• WHAT IS REQUIRED: Take every line from the entries below that includes the word "pink" and copy it.

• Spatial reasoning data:
- - - - - - -

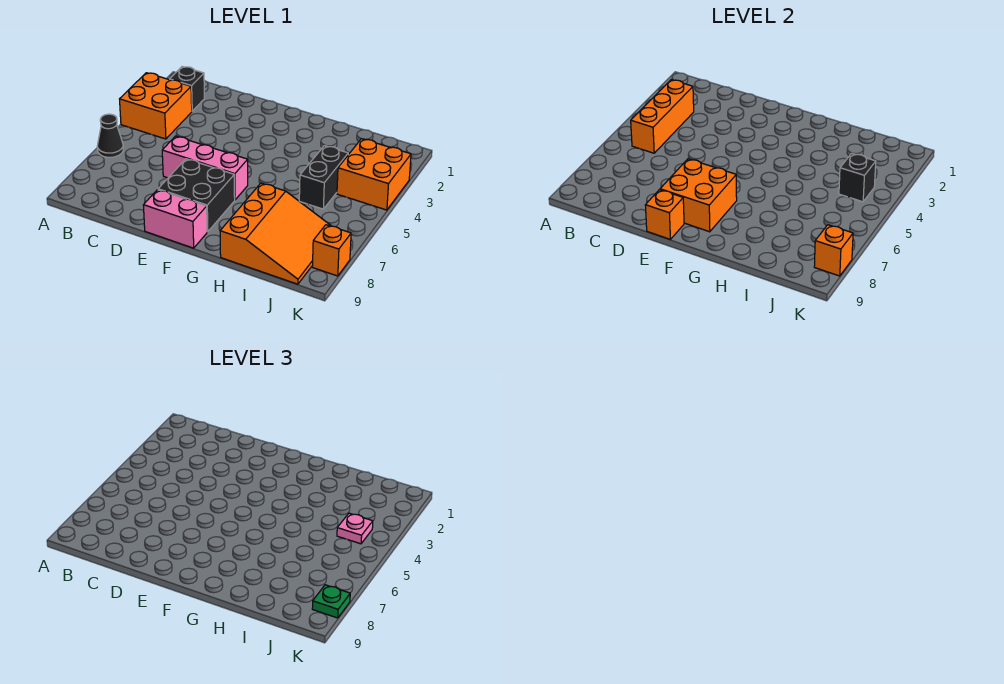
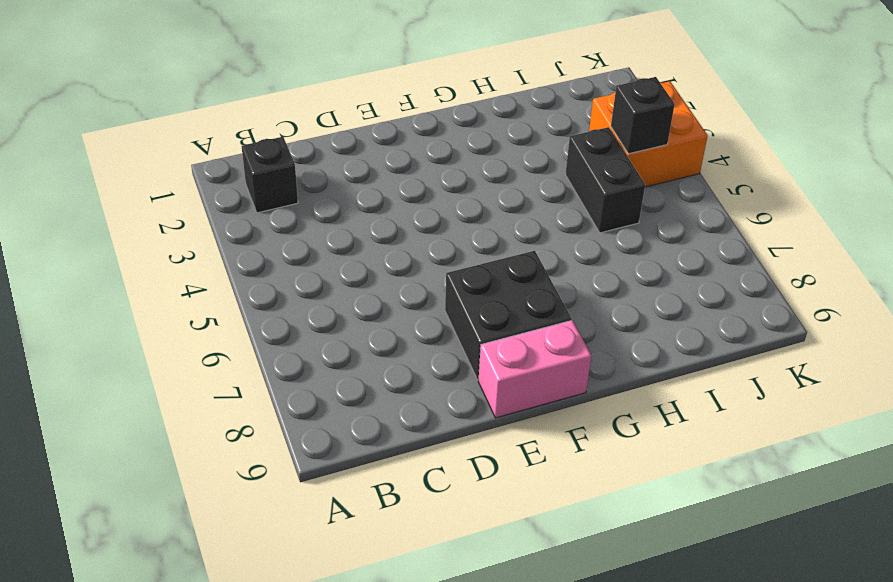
none -> orange brick A3:B4 level 1
none -> black cone A6 level 1
none -> pink brick D6:F6 level 1

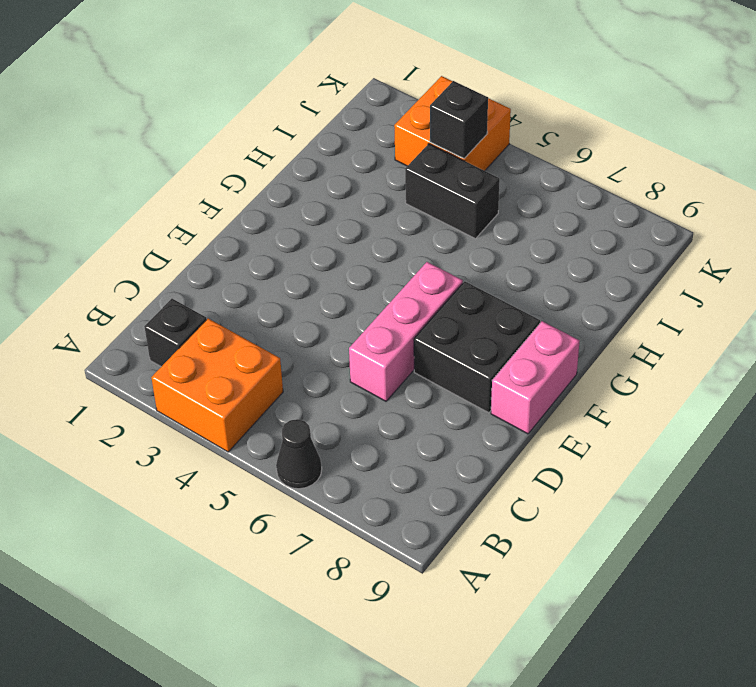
none -> orange slope H7:J9 level 1 top H
none -> orange brick K8 level 1
none -> orange brick B3:B5 level 2

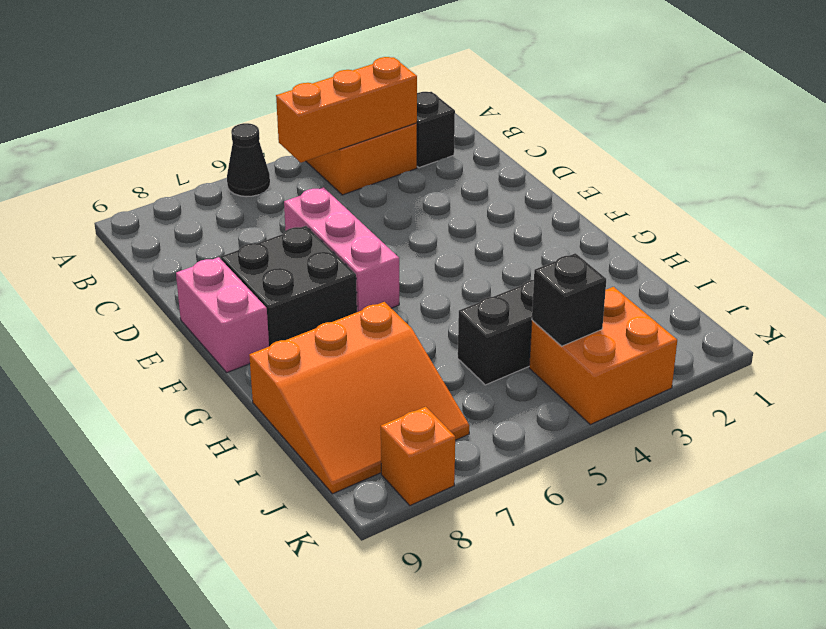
none -> orange brick E7:F8 level 2
none -> orange brick E9 level 2
none -> orange brick K8 level 2

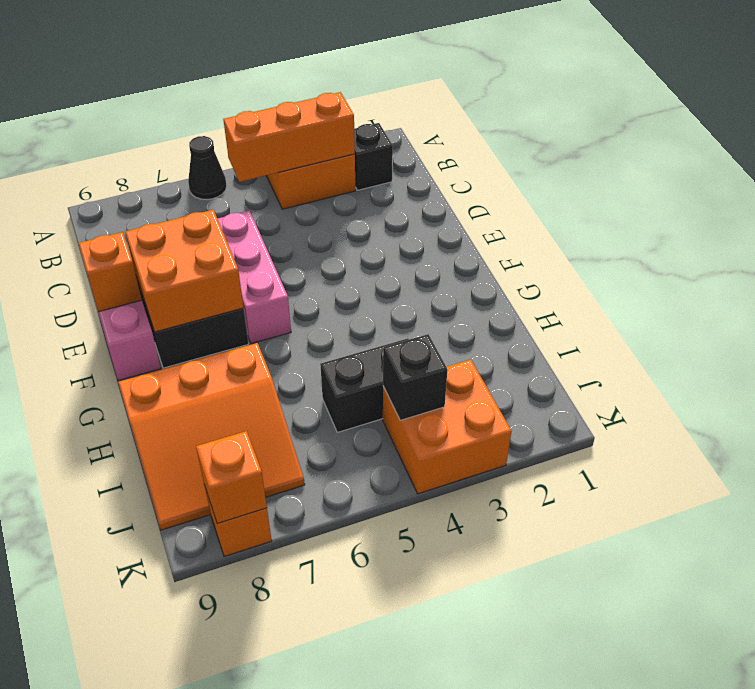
none -> pink plate J4 level 3
none -> green plate K8 level 3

- - - - - - -

• PROBLEM SOLUTION:
none -> pink brick D6:F6 level 1
none -> pink plate J4 level 3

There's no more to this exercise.